Object state change records
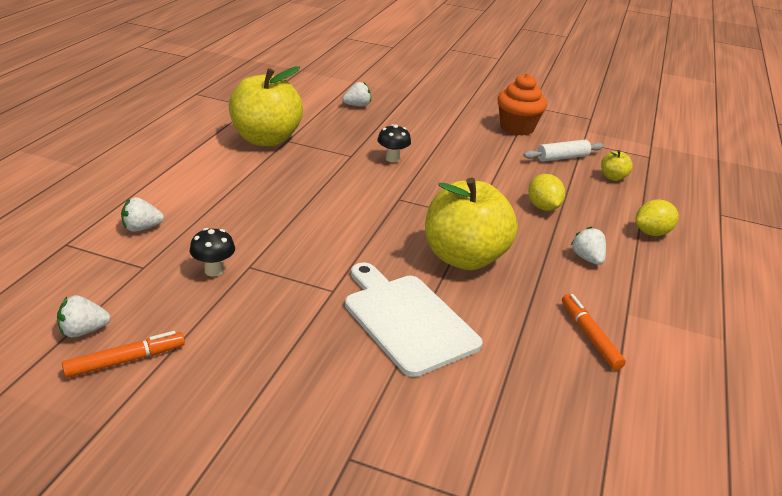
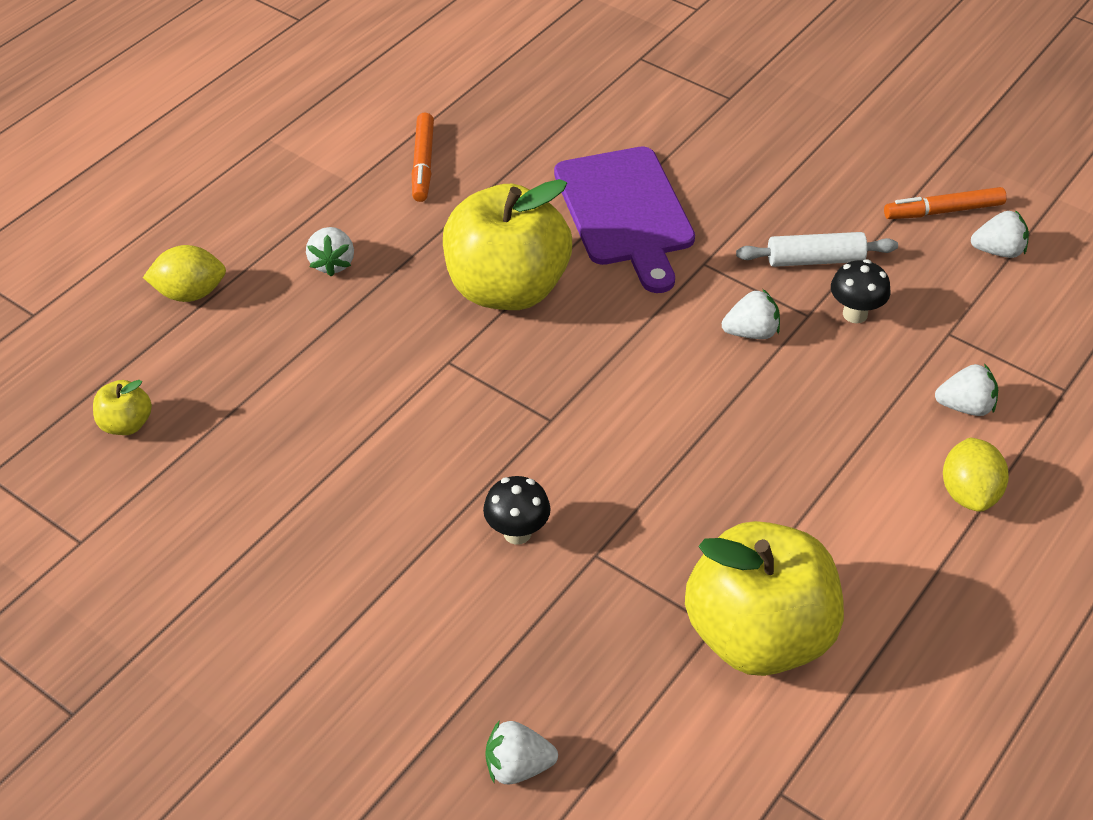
camera: 160 degrees left, 15 degrees up
(289, 251) = (751, 332): none -> white strawberry
(407, 320) = (626, 212): white cutting board -> purple cutting board
(517, 128) = (185, 615): orange cupcake -> none
(543, 207) = (318, 368): yellow lemon -> yellow lemon (969, 493)
(562, 158) = (173, 494): white rolling pin -> white rolling pin (815, 259)

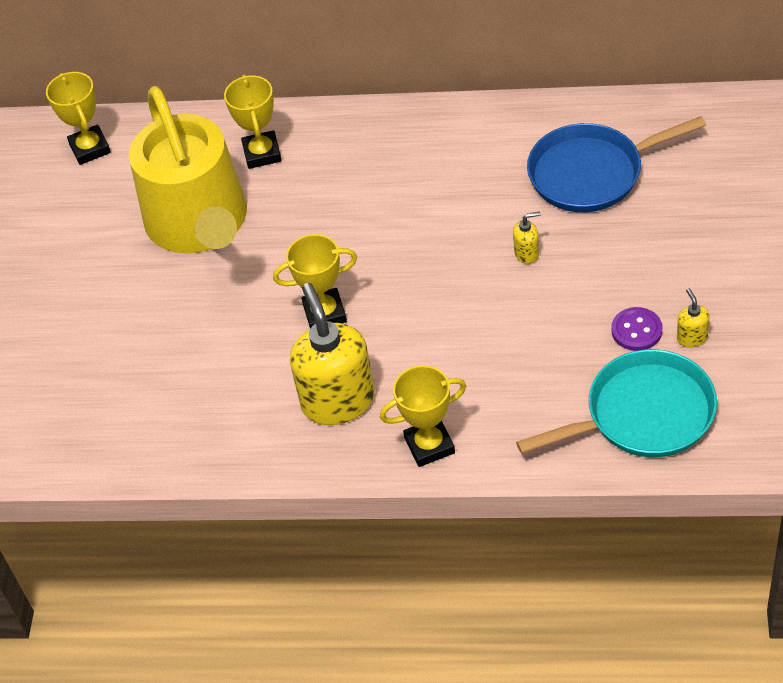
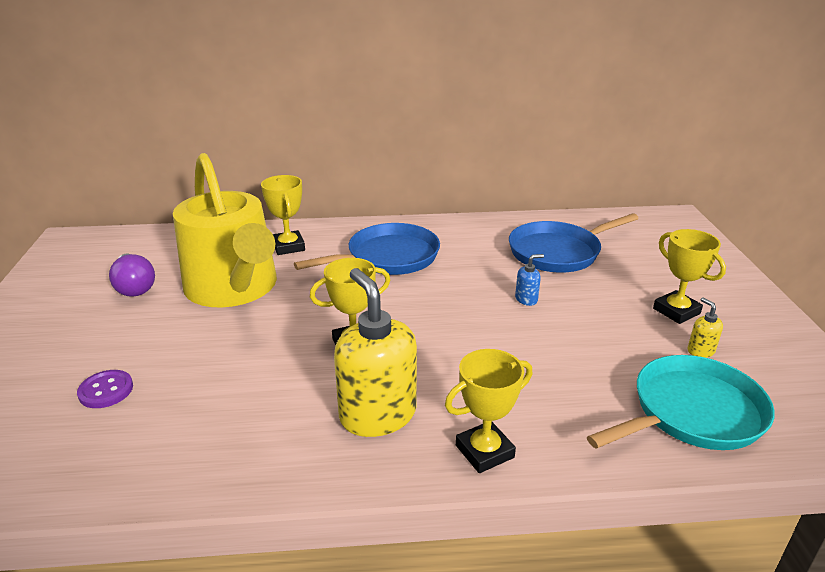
camera: 15 degrees left, 20 degrees down
(90, 148) = (142, 246): yellow trophy -> yellow trophy (676, 311)
(90, 217) = (134, 286): none -> purple light bulb
(380, 176) = (388, 257): none -> blue pan
(527, 253) = (526, 299): yellow soap dispenser -> blue soap dispenser
(636, 330) = (648, 347): purple button -> purple button (106, 390)

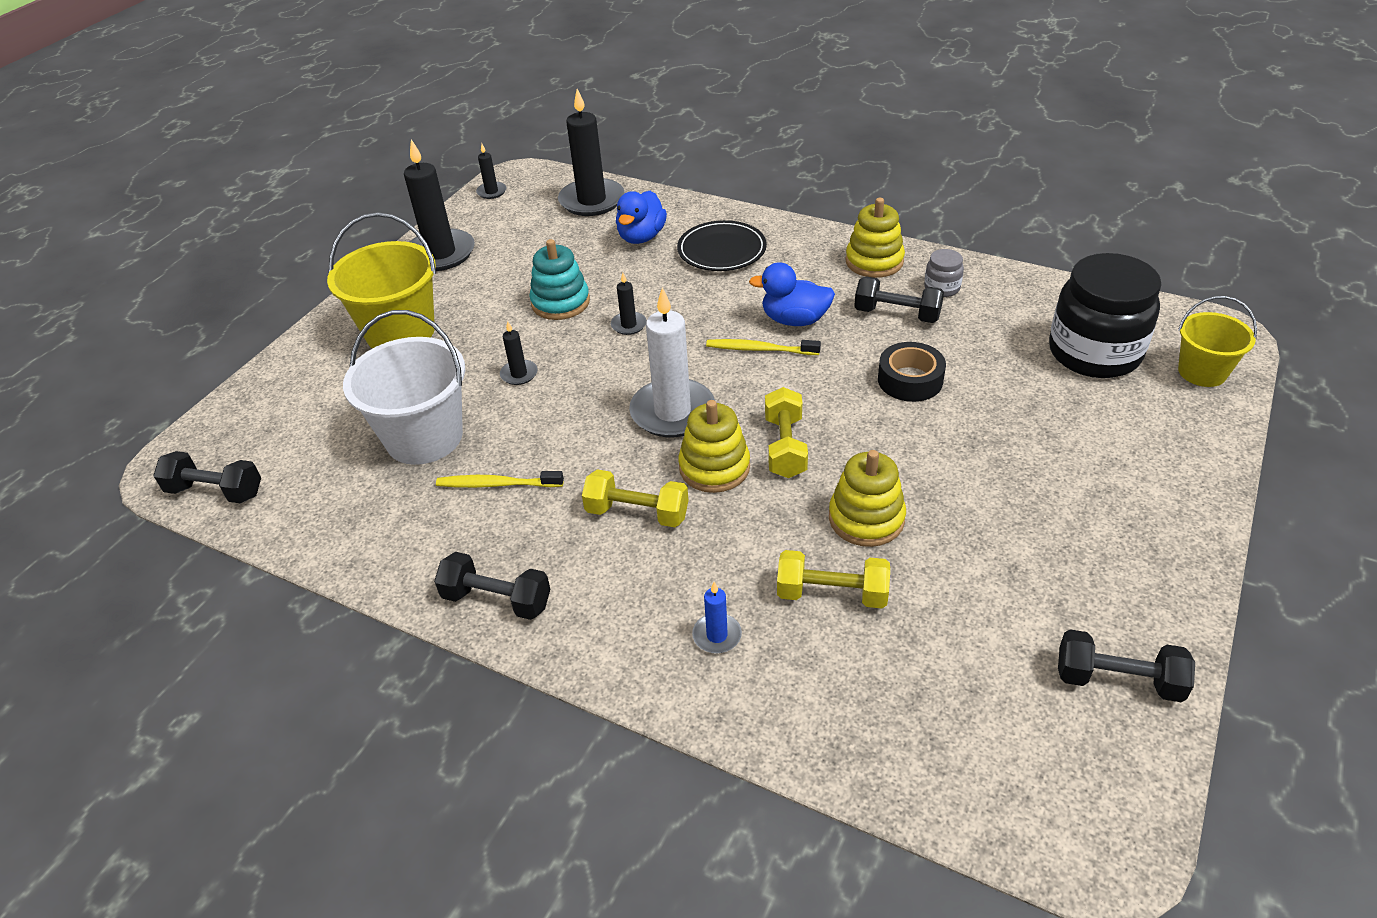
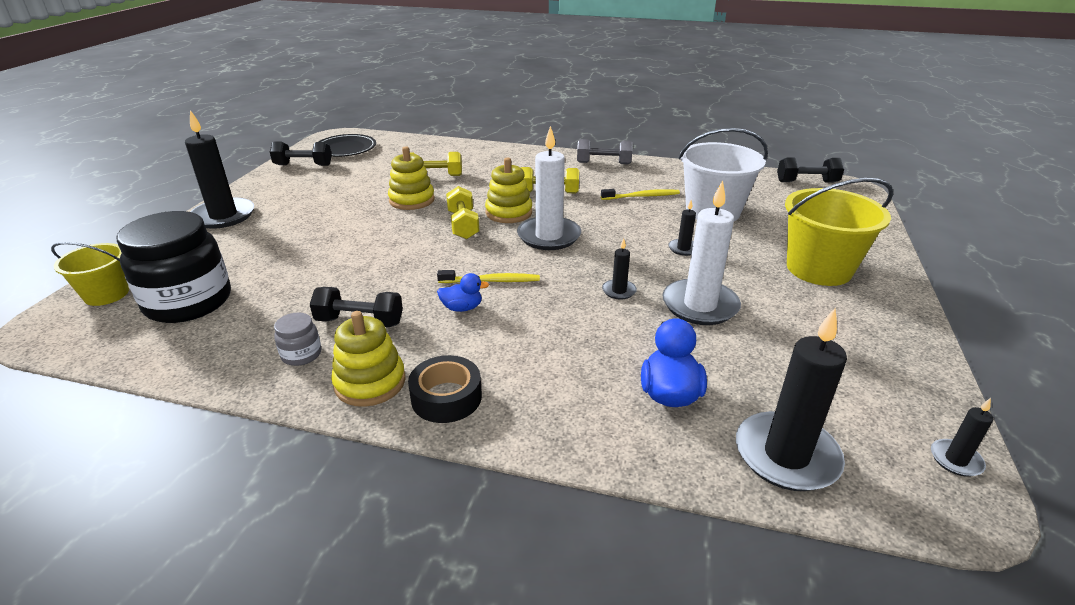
camera: 165 degrees right, 10 degrees down
(441, 253) = (888, 348): black candle -> black candle (223, 216)
(497, 600) = (603, 163): black dumbbell -> grey dumbbell
(560, 302) = (700, 305): turquoise stacking toy -> white candle
(717, 635) = (490, 162): blue candle -> none
(722, 250) = (559, 382): black plate -> black plate (345, 149)
(794, 320) = (462, 308): blue duck -> blue duck, size x0.63
(910, 380) = (364, 269): black tape -> black tape (446, 397)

## [Exercise aim]
The answer should be nothing more than the lines from the one with "(497, 600) = (603, 163): black" through the end of the entries, restated word for word.

## [Exercise response]
(497, 600) = (603, 163): black dumbbell -> grey dumbbell
(560, 302) = (700, 305): turquoise stacking toy -> white candle
(717, 635) = (490, 162): blue candle -> none
(722, 250) = (559, 382): black plate -> black plate (345, 149)
(794, 320) = (462, 308): blue duck -> blue duck, size x0.63
(910, 380) = (364, 269): black tape -> black tape (446, 397)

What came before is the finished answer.